## Task goal
Write the entries out again in full and unchanged, dropping every image.

======== Data excerpts ========

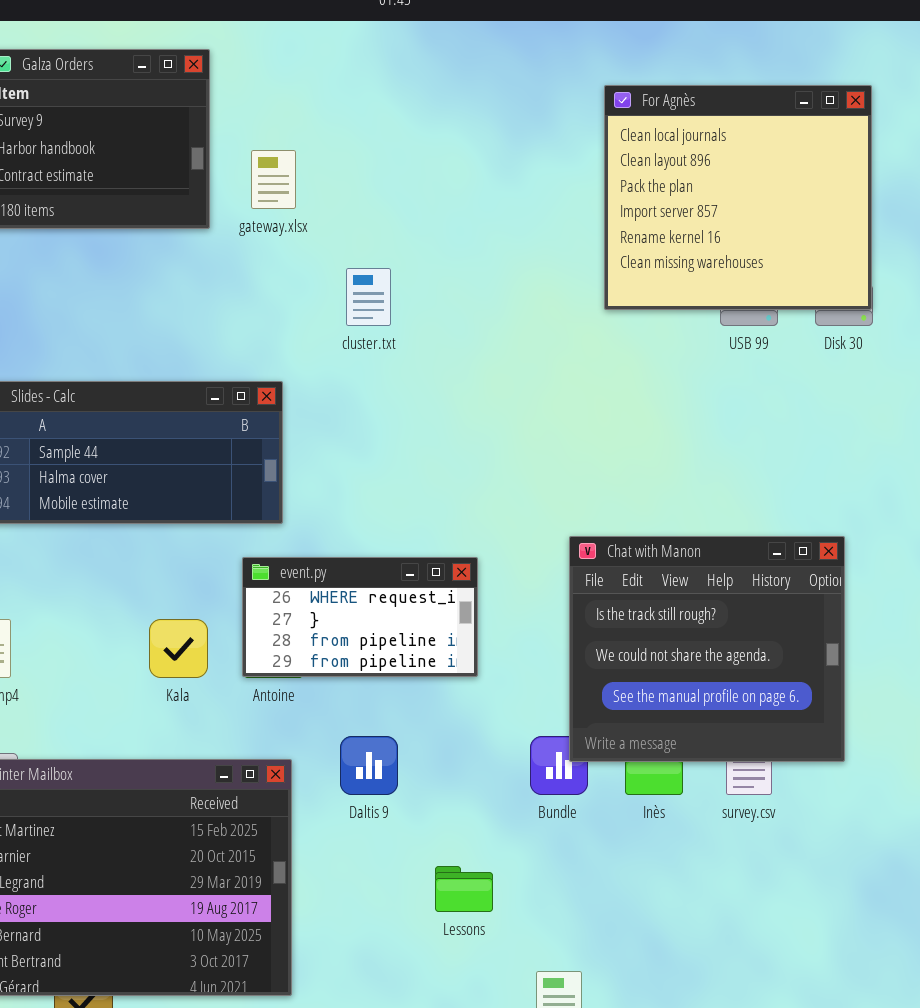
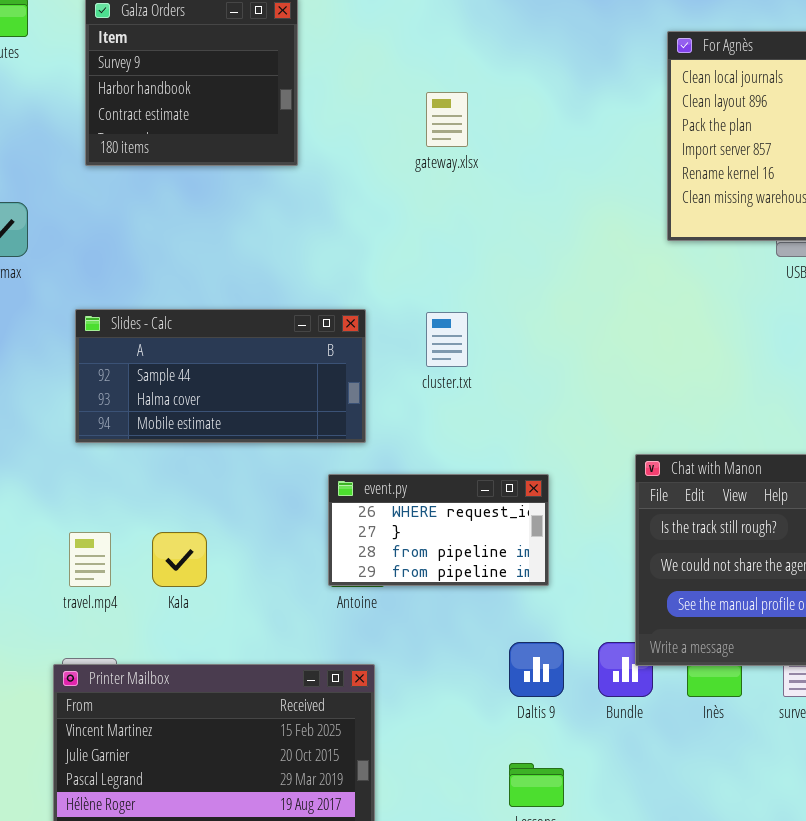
gateway.xlsx: [251,150,296,209] -> [426,92,468,147], moved
cluster.txt: [346,268,391,326] -> [426,312,468,367], moved
Kala: [149,619,208,678] -> [152,532,207,587], moved
Daltis 9: [340,736,398,795] -> [509,642,564,697], moved

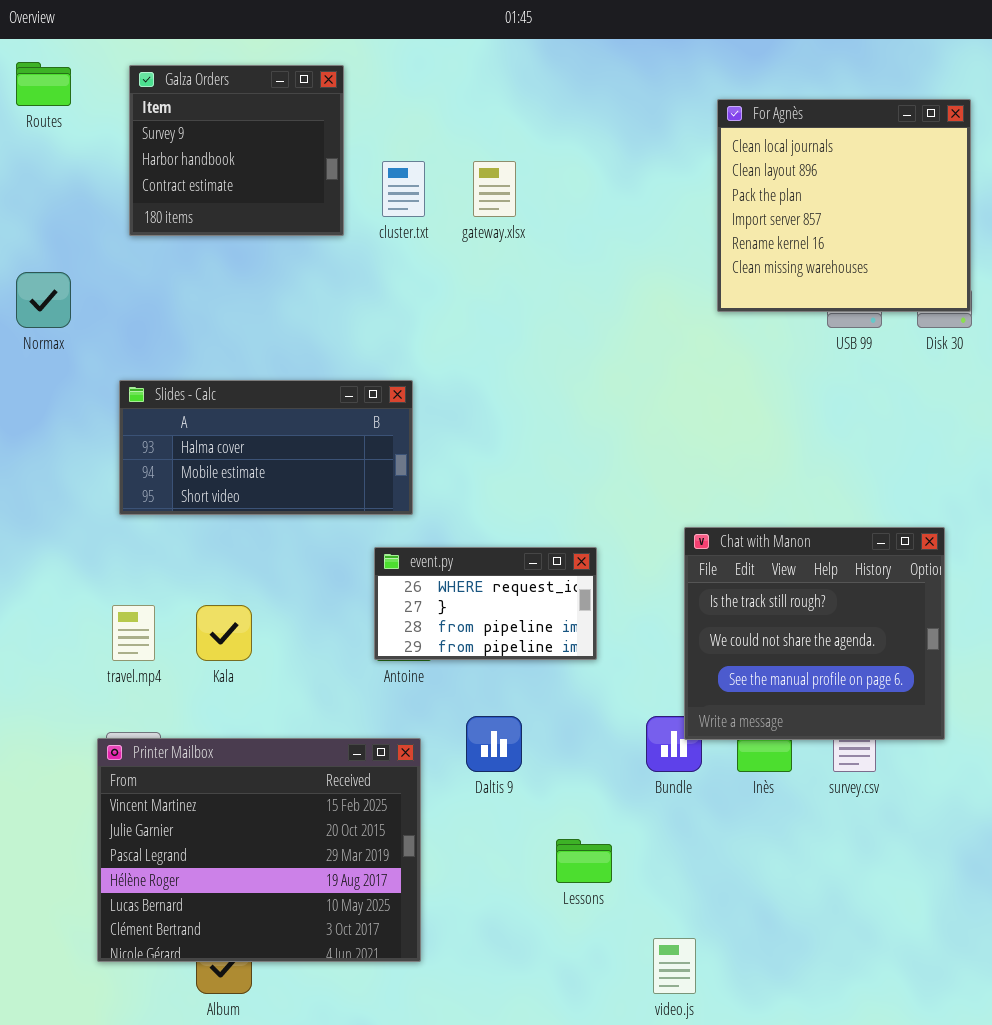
Slides - Calc: [75,309,366,443] -> [119,380,413,515], scrolled down 1 row
cluster.txt: [426,312,468,367] -> [382,161,425,217], moved
Daltis 9: [509,642,564,697] -> [466,716,522,772], moved

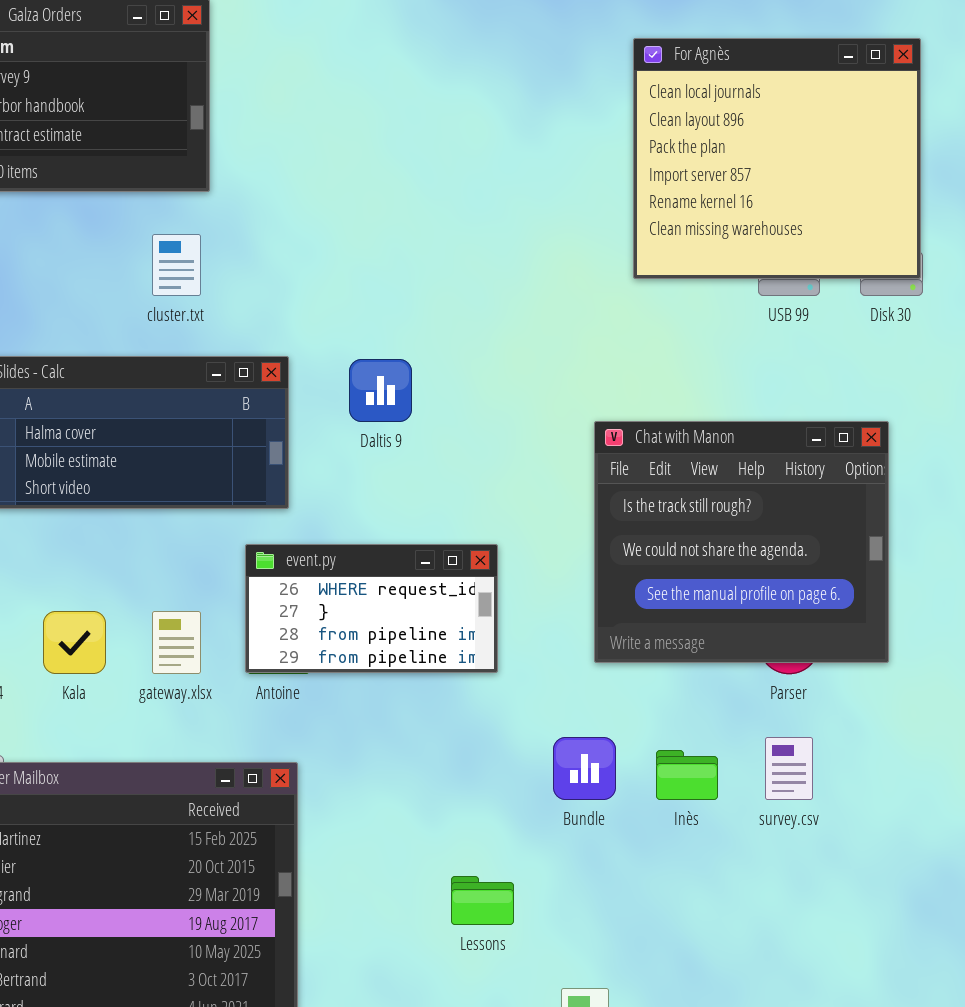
cluster.txt: [382,161,425,217] -> [152,234,201,296], moved
gateway.xlsx: [473,161,516,217] -> [152,611,201,674], moved
Chat with Manon: [684,527,945,740] -> [594,421,889,663], moved
Daltis 9: [466,716,522,772] -> [349,359,412,422], moved

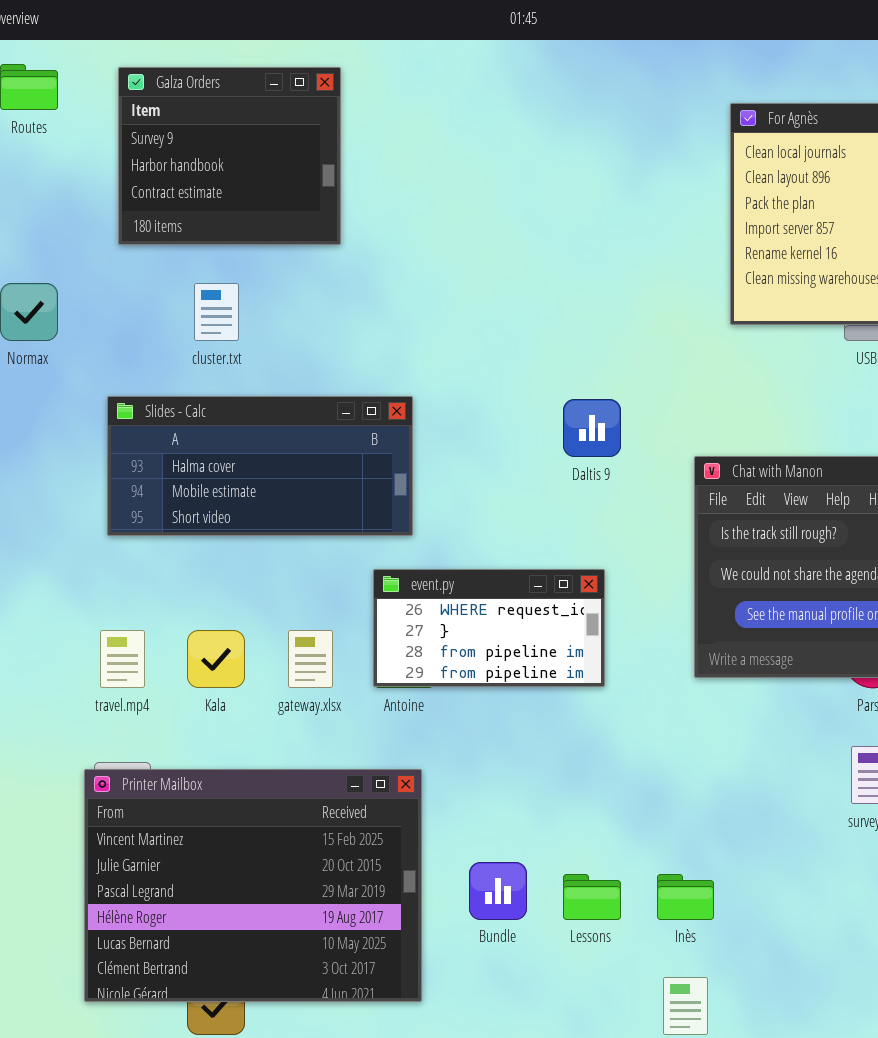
cluster.txt: [152,234,201,296] -> [194,283,239,341], moved
Daltis 9: [349,359,412,422] -> [563,399,621,457], moved
Bundle: [553,737,616,800] -> [469,862,527,920], moved
Inès: [656,750,718,800] -> [657,874,714,920], moved

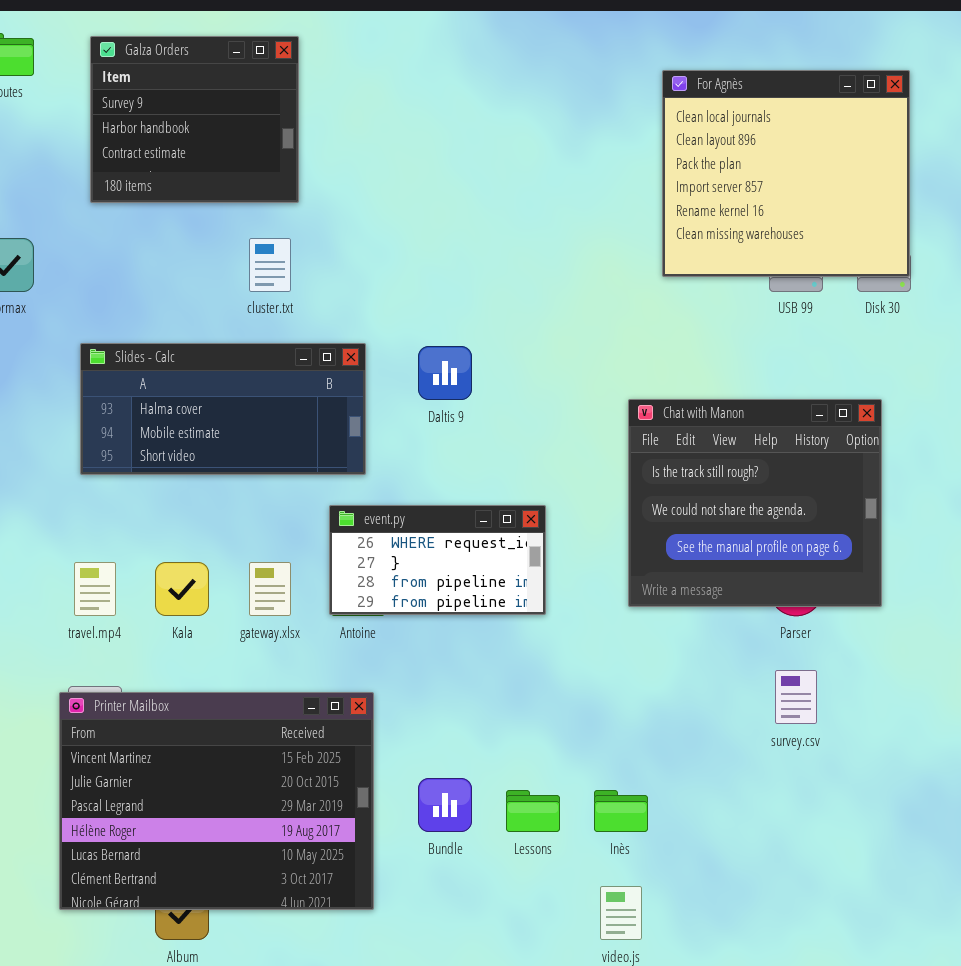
cluster.txt: [194,283,239,341] -> [249,238,291,292], moved
Daltis 9: [563,399,621,457] -> [418,346,472,400], moved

========

## Your response
gateway.xlsx: [251,150,296,209] -> [426,92,468,147], moved
cluster.txt: [346,268,391,326] -> [426,312,468,367], moved
Kala: [149,619,208,678] -> [152,532,207,587], moved
Daltis 9: [340,736,398,795] -> [509,642,564,697], moved

Slides - Calc: [75,309,366,443] -> [119,380,413,515], scrolled down 1 row
cluster.txt: [426,312,468,367] -> [382,161,425,217], moved
Daltis 9: [509,642,564,697] -> [466,716,522,772], moved

cluster.txt: [382,161,425,217] -> [152,234,201,296], moved
gateway.xlsx: [473,161,516,217] -> [152,611,201,674], moved
Chat with Manon: [684,527,945,740] -> [594,421,889,663], moved
Daltis 9: [466,716,522,772] -> [349,359,412,422], moved

cluster.txt: [152,234,201,296] -> [194,283,239,341], moved
Daltis 9: [349,359,412,422] -> [563,399,621,457], moved
Bundle: [553,737,616,800] -> [469,862,527,920], moved
Inès: [656,750,718,800] -> [657,874,714,920], moved

cluster.txt: [194,283,239,341] -> [249,238,291,292], moved
Daltis 9: [563,399,621,457] -> [418,346,472,400], moved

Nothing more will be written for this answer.